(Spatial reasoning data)
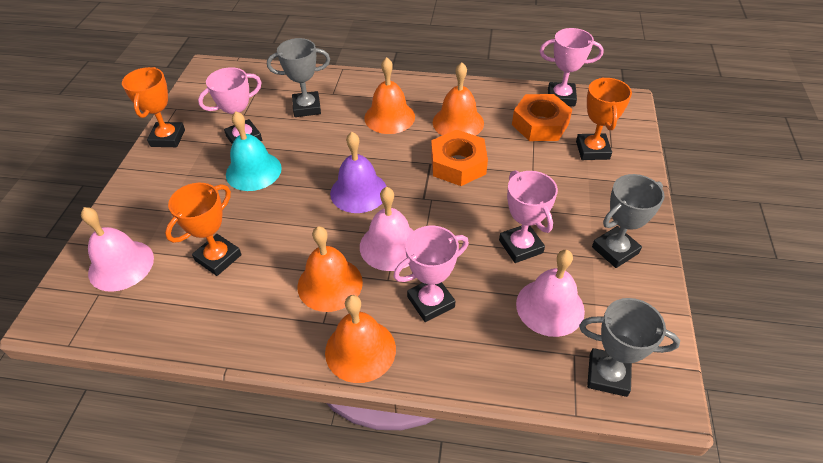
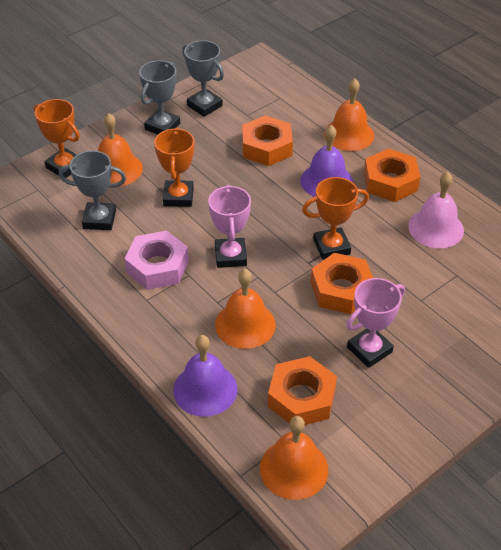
orange nut: 2 -> 4
pink bell: 3 -> 1
pink nut: 0 -> 1
pink trophy: 4 -> 2
purple bell: 1 -> 2
turquoise bell: 1 -> 0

▶ **WHAT YOU NEED TO DO**: Return all lines from the entries that contain the string "pink".

▶ **TASK RESULT**:
pink bell: 3 -> 1
pink nut: 0 -> 1
pink trophy: 4 -> 2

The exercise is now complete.